:: Records supplied

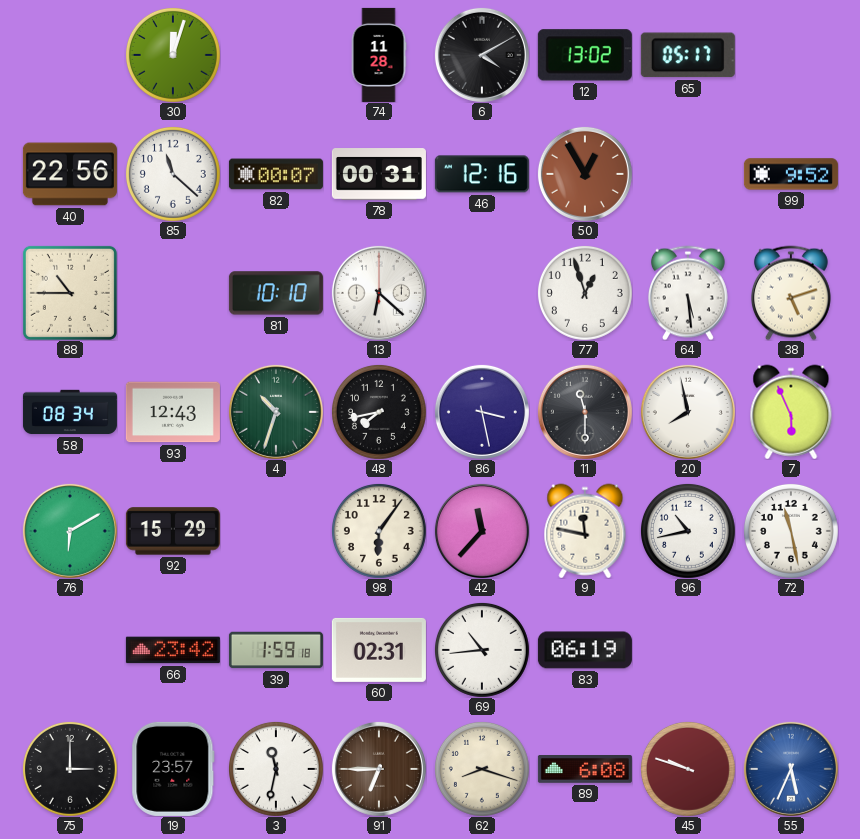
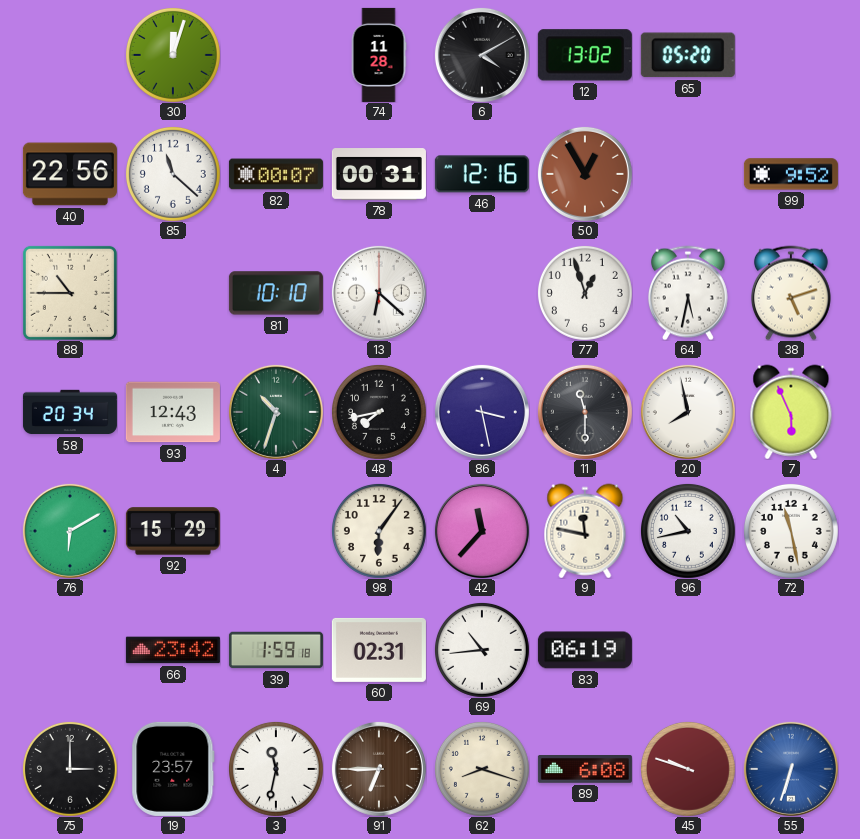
65: 05:17 -> 05:20
64: 5:29 -> 5:32
58: 08:34 -> 20:34
55: 5:34 -> 6:33
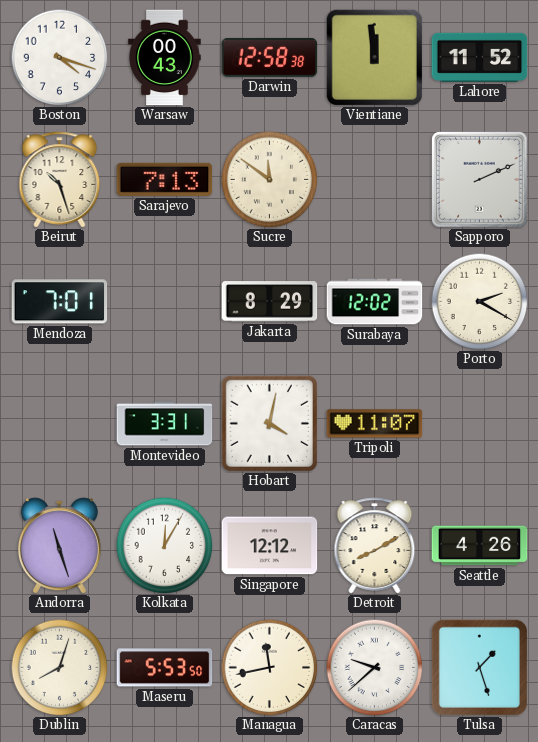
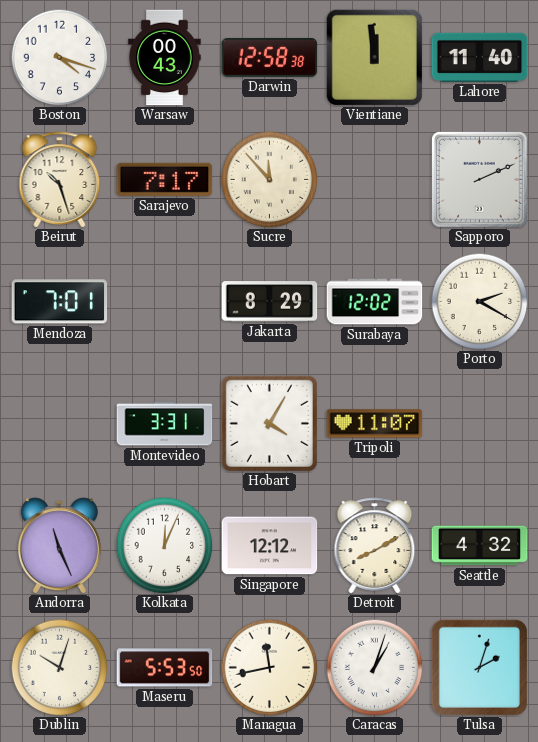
Lahore: 11:52 -> 11:40
Sarajevo: 7:13 -> 7:17
Sucre: 11:51 -> 11:53
Hobart: 4:02 -> 4:05
Andorra: 11:27 -> 11:26
Kolkata: 12:05 -> 12:04
Seattle: 4:26 -> 4:32
Dublin: 8:03 -> 10:03
Caracas: 9:38 -> 1:03
Tulsa: 1:27 -> 2:03
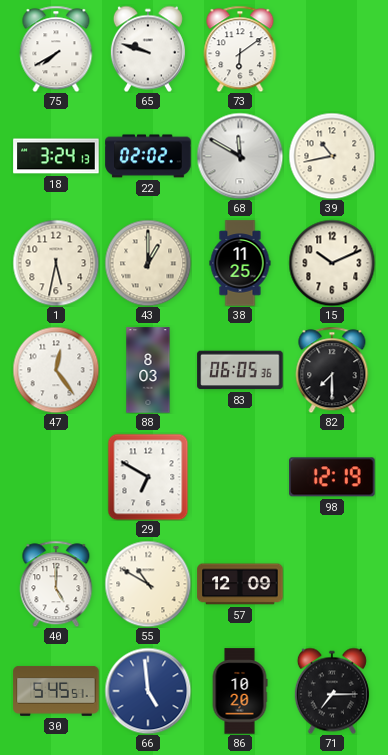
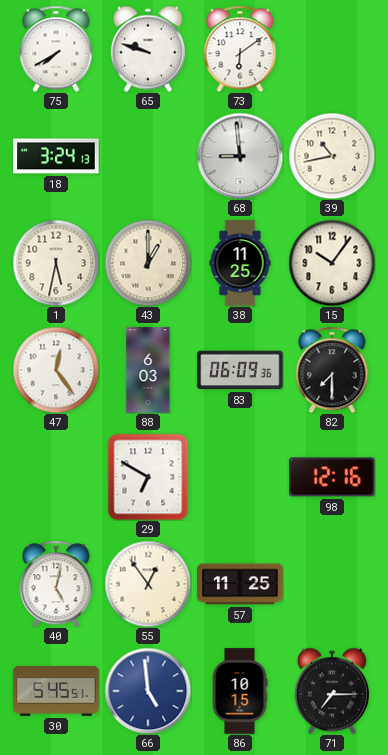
22: 02:02 -> none
68: 11:50 -> 8:59
15: 10:11 -> 10:06
88: 8:03 -> 6:03
83: 06:05 -> 06:09
98: 12:19 -> 12:16
40: 5:00 -> 5:02
55: 10:50 -> 12:54
57: 12:09 -> 11:25
86: 10:20 -> 10:15
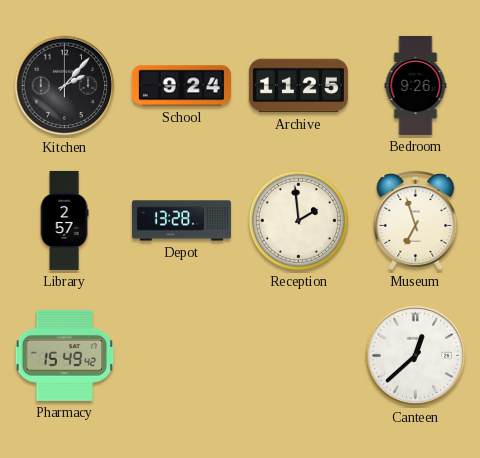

::::

--- Written task ---
Change "Dublin" to "Galway" in the lines above and keep everything else the same. Leave the pictures out of your answer.

--- Task output ---
65: 05:17 -> 05:20
64: 5:29 -> 5:32
58: 08:34 -> 20:34
55: 5:34 -> 6:33
Lahore: 11:52 -> 11:40
Sarajevo: 7:13 -> 7:17
Sucre: 11:51 -> 11:53
Hobart: 4:02 -> 4:05
Andorra: 11:27 -> 11:26
Kolkata: 12:05 -> 12:04
Seattle: 4:26 -> 4:32
Galway: 8:03 -> 10:03
Caracas: 9:38 -> 1:03
Tulsa: 1:27 -> 2:03
22: 02:02 -> none
68: 11:50 -> 8:59
15: 10:11 -> 10:06
88: 8:03 -> 6:03
83: 06:05 -> 06:09
98: 12:19 -> 12:16
40: 5:00 -> 5:02
55: 10:50 -> 12:54
57: 12:09 -> 11:25
86: 10:20 -> 10:15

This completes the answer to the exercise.